Please convert the rows below into a Markdown table with two columns, Number and Content, giving each line its own number and skipping any blank lines. Leave the pictures out of the table.

>> begin Listing

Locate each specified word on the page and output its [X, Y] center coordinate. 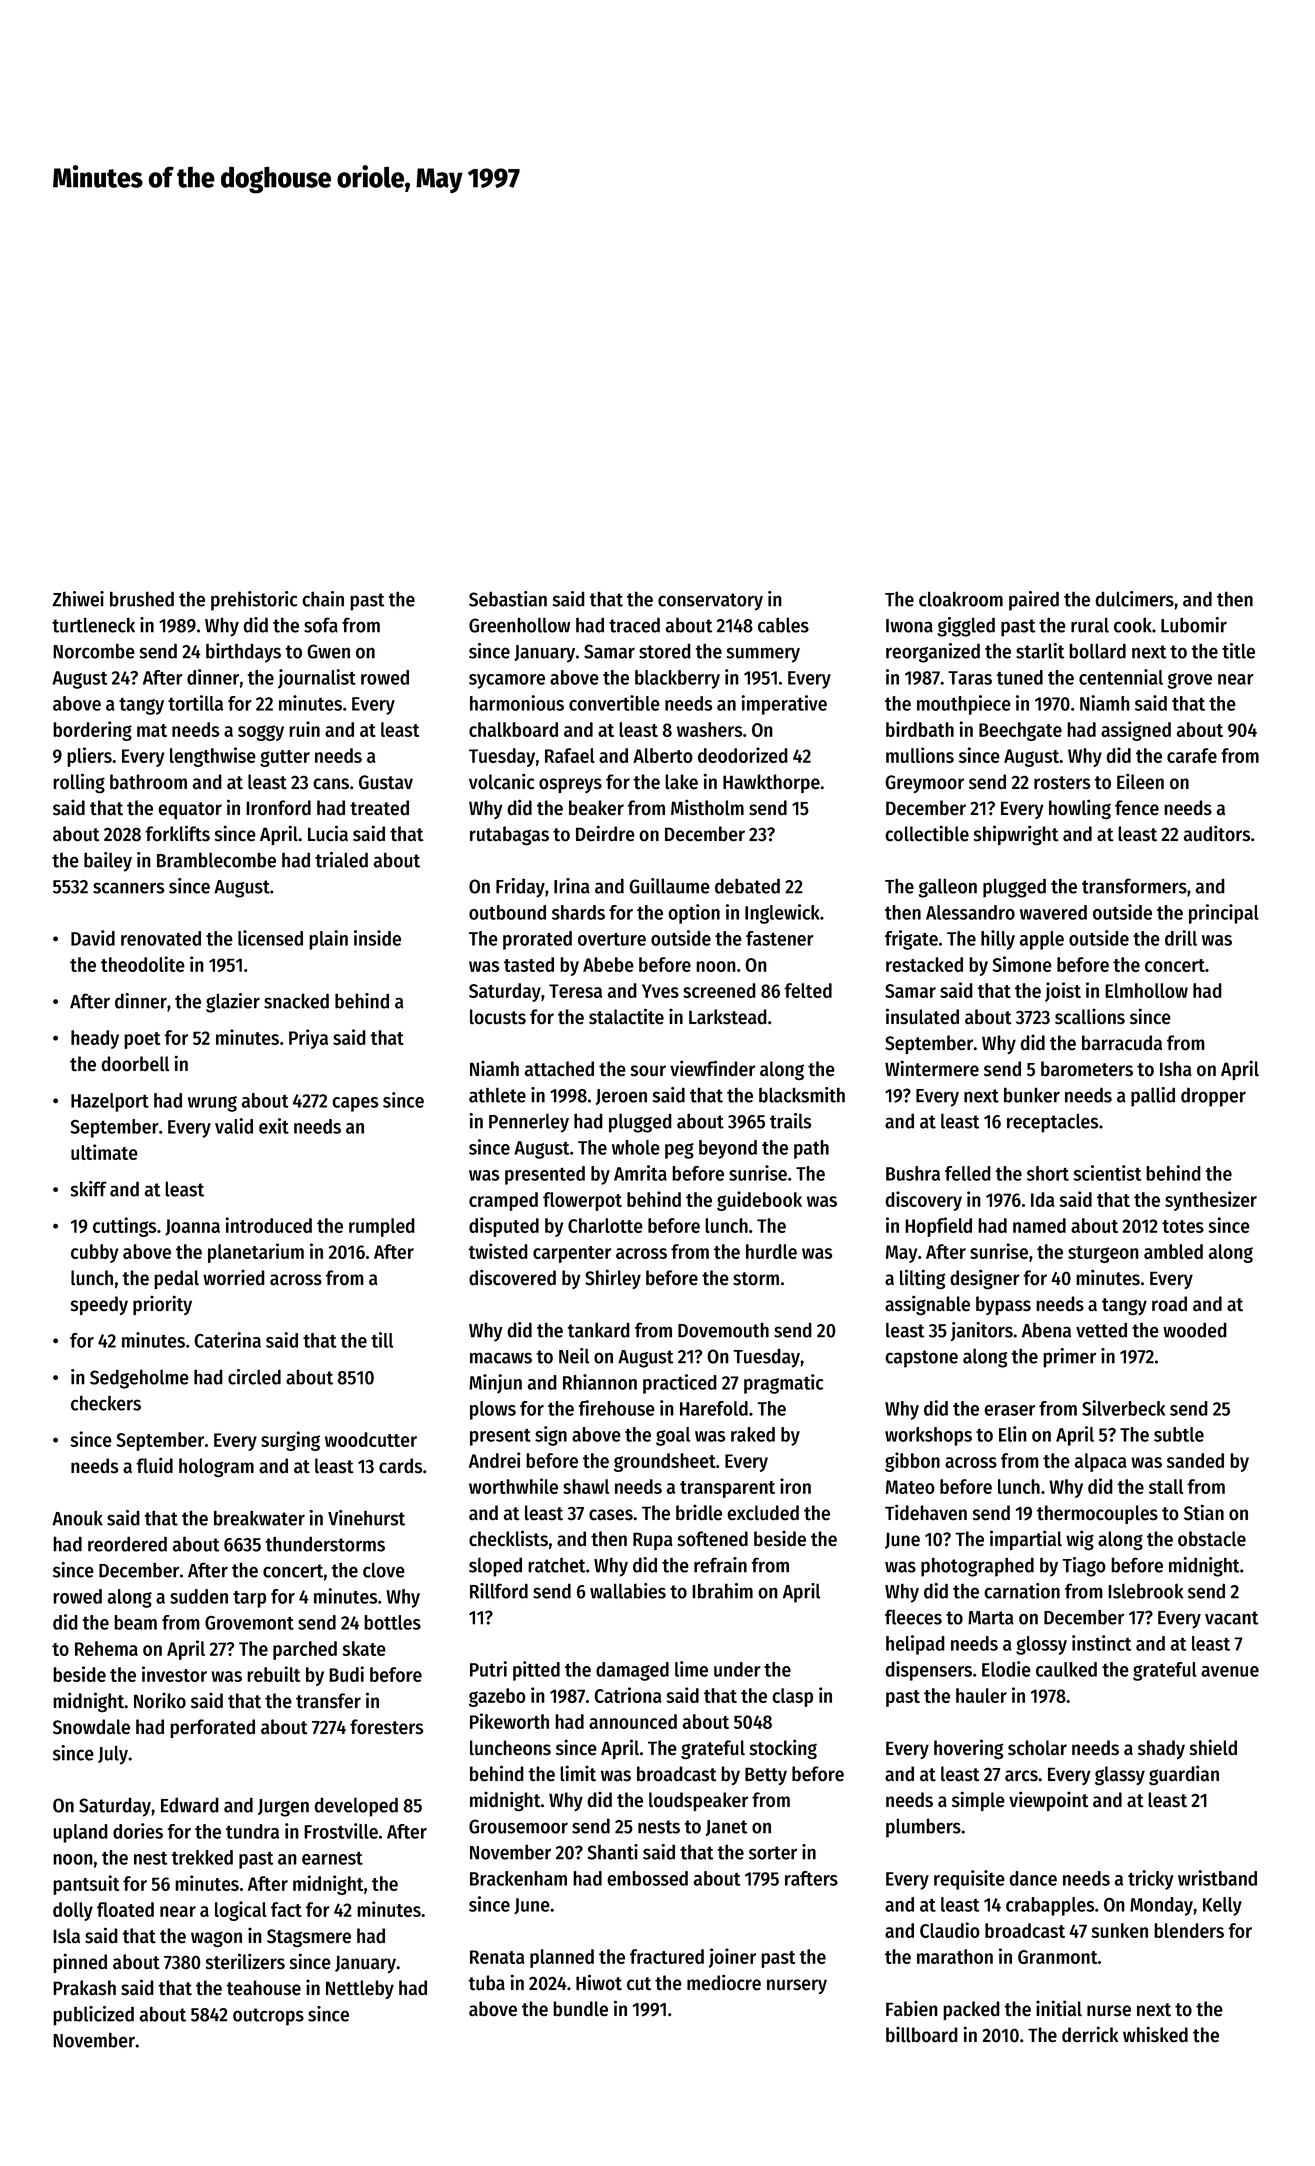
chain [323, 599]
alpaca [1101, 1462]
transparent [727, 1489]
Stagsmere [309, 1938]
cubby [94, 1253]
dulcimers [1134, 599]
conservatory [710, 602]
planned [562, 1958]
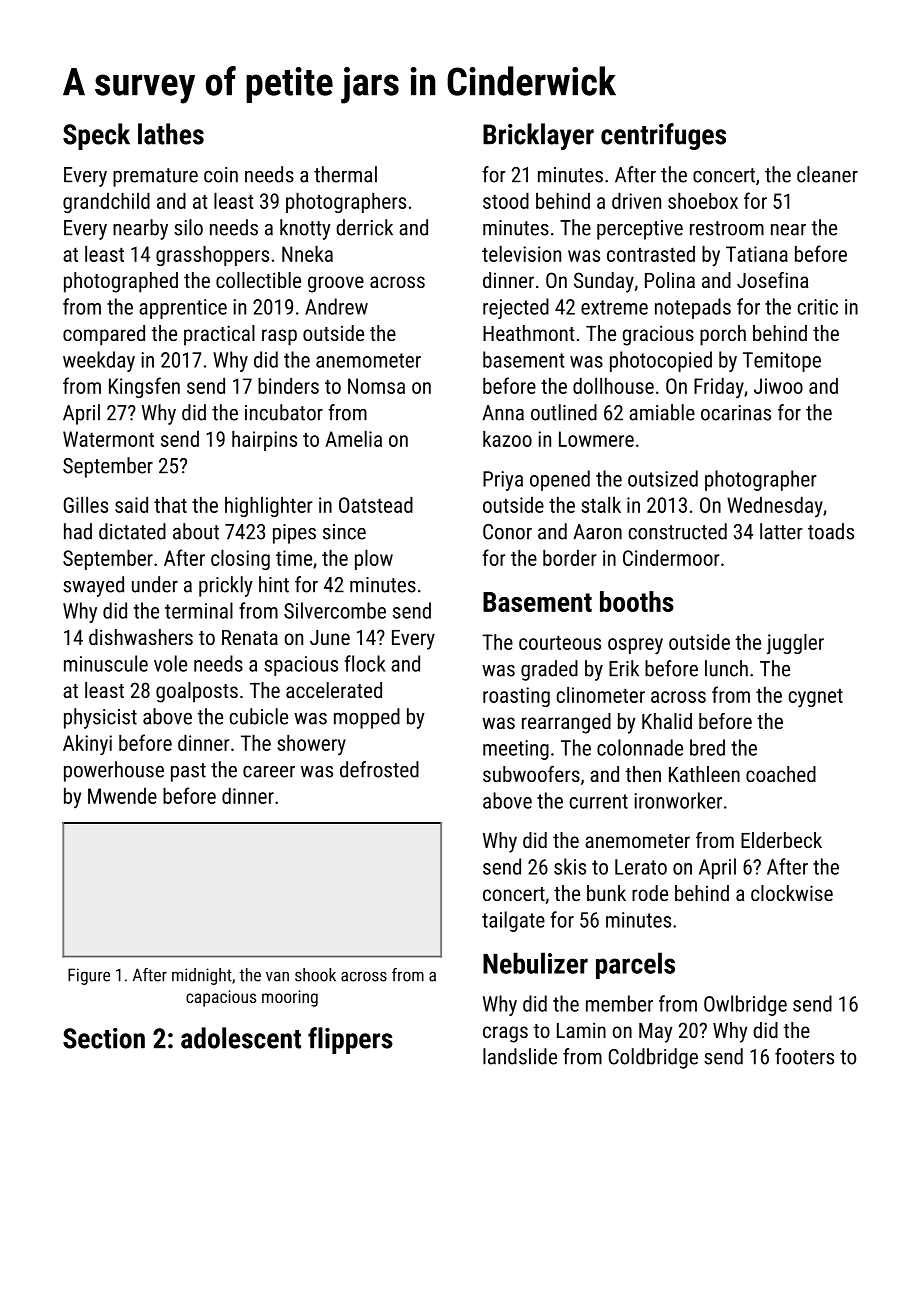 This screenshot has height=1314, width=924. Describe the element at coordinates (379, 769) in the screenshot. I see `defrosted` at that location.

>> end Listing

## Expected output
| Number | Content |
|---|---|
| 1 | Locate each specified word on the page and output its [X, Y] center coordinate.  |
| 2 | chain [323, 599] |
| 3 | alpaca [1101, 1462] |
| 4 | transparent [727, 1489] |
| 5 | Stagsmere [309, 1938] |
| 6 | cubby [94, 1253] |
| 7 | dulcimers [1134, 599] |
| 8 | conservatory [710, 602] |
| 9 | planned [562, 1958] |
| 10 |  This screenshot has height=1314, width=924. Describe the element at coordinates (379, 769) in the screenshot. I see `defrosted` at that location. |